- Task prompt:
Using the listing below, set down each line from the line containing "type=swapped; before=truck (blue);" through the line containing "type=swapped; before=stacking toy", both ends included, exactly and with nothing added.

- Task input:
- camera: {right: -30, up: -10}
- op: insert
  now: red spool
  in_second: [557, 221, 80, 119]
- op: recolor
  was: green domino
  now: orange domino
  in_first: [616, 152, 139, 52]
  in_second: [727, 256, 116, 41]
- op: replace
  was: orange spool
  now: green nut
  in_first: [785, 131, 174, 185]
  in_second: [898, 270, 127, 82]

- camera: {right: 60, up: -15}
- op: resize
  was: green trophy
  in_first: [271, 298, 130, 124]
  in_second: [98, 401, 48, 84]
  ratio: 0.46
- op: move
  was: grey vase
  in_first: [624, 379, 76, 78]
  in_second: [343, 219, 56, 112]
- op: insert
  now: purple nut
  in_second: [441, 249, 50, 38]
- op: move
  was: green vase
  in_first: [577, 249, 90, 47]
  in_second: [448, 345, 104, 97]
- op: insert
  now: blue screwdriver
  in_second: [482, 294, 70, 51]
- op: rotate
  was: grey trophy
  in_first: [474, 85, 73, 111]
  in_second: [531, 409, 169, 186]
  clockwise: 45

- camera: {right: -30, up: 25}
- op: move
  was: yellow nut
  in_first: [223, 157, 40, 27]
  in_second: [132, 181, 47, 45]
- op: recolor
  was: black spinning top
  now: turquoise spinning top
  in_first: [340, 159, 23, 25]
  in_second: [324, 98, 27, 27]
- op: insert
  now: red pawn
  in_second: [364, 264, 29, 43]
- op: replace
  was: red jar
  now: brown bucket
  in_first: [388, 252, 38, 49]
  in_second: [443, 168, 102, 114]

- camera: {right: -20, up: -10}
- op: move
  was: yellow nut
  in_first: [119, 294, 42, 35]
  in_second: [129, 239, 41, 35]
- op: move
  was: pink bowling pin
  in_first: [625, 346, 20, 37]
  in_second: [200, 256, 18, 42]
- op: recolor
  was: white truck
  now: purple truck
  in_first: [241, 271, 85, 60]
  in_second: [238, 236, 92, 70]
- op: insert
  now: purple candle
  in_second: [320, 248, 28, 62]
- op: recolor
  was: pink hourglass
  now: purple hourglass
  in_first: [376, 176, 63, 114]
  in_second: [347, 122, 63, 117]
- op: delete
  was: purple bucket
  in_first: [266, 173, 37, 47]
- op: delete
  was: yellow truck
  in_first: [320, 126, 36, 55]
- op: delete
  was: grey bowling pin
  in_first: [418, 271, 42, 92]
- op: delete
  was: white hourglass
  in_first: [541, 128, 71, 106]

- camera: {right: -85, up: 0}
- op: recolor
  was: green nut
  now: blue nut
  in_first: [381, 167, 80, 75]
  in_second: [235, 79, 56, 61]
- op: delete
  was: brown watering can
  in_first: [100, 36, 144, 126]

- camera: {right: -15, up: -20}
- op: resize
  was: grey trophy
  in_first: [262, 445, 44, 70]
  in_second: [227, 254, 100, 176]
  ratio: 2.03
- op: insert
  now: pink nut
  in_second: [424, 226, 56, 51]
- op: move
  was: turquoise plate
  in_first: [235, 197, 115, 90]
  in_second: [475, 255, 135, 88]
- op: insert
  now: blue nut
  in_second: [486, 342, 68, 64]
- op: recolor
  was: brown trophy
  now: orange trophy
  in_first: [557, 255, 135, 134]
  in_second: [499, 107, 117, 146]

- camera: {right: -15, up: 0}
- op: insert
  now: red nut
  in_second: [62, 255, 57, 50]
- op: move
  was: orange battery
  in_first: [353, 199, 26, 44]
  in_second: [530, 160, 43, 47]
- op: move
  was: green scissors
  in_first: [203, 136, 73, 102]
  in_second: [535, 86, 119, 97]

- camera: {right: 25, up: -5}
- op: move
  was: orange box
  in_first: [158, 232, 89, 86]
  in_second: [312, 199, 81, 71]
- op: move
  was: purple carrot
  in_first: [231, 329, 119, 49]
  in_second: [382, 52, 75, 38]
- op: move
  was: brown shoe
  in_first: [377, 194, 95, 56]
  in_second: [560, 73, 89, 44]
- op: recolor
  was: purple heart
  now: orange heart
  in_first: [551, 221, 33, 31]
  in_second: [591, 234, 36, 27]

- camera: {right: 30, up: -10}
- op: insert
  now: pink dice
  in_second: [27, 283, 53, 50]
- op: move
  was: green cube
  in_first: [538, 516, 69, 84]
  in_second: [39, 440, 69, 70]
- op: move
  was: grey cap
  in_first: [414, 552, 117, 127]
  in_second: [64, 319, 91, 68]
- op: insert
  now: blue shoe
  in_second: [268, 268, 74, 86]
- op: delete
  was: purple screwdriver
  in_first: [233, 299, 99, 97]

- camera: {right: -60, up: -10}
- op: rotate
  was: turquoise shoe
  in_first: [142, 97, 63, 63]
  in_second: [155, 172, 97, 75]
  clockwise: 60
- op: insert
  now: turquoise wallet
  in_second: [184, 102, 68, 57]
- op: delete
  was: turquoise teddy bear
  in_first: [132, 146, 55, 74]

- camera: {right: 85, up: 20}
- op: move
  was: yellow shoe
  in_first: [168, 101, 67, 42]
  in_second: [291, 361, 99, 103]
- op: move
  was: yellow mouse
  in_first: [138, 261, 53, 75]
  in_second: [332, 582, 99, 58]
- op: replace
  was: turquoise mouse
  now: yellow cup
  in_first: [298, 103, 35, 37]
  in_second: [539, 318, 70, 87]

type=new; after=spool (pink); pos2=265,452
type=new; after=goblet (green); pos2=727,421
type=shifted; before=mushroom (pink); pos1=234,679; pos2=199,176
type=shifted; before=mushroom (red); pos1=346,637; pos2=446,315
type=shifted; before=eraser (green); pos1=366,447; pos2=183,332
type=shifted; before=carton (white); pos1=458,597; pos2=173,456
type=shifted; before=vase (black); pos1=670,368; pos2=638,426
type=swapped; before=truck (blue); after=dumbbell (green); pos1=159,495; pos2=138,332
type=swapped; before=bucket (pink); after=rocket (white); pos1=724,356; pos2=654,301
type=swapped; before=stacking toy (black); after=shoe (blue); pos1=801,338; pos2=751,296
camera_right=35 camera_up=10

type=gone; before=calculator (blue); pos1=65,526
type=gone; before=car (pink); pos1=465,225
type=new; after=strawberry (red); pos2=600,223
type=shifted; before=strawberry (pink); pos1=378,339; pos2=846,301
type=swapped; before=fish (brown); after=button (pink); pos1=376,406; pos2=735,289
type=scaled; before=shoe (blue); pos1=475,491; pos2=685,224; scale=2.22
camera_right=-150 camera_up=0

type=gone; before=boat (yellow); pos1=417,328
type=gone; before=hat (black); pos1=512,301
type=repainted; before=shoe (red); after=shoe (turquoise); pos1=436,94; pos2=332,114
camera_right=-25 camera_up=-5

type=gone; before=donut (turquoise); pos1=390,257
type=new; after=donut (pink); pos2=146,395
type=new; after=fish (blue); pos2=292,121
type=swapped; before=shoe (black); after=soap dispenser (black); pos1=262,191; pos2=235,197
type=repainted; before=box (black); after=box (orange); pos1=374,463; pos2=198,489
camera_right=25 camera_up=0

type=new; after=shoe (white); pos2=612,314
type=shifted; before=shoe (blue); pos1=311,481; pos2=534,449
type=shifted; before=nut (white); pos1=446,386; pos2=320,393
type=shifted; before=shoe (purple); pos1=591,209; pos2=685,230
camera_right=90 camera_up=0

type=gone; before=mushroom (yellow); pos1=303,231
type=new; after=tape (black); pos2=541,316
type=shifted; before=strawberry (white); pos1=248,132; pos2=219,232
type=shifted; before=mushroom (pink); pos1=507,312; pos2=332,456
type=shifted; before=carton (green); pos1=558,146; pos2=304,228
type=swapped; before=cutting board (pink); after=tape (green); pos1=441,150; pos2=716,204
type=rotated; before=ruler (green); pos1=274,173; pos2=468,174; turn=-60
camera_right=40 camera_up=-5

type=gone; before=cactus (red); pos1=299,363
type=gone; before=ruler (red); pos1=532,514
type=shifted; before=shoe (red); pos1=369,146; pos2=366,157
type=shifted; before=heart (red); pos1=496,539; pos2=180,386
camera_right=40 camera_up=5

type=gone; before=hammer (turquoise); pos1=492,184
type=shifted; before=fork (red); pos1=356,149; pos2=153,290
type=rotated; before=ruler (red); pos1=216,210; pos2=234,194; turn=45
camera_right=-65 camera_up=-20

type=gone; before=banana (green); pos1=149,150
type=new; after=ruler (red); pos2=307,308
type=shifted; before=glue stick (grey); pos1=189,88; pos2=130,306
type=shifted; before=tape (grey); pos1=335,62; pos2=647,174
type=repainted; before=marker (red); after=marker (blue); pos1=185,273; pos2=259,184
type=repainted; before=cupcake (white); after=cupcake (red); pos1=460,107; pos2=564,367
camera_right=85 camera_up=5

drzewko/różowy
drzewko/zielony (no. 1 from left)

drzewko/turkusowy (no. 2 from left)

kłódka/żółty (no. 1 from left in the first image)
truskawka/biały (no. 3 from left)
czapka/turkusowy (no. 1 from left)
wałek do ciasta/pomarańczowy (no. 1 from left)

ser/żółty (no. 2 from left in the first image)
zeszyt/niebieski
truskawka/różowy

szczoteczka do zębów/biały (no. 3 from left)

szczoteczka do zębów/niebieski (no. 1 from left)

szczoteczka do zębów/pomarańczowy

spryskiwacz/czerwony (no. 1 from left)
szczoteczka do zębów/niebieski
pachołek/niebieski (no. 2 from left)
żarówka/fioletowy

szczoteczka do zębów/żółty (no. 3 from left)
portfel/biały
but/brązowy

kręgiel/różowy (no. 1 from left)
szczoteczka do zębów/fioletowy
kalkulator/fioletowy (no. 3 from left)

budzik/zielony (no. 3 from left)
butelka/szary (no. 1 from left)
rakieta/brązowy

- Answer box:
type=swapped; before=truck (blue); after=dumbbell (green); pos1=159,495; pos2=138,332
type=swapped; before=bucket (pink); after=rocket (white); pos1=724,356; pos2=654,301
type=swapped; before=stacking toy (black); after=shoe (blue); pos1=801,338; pos2=751,296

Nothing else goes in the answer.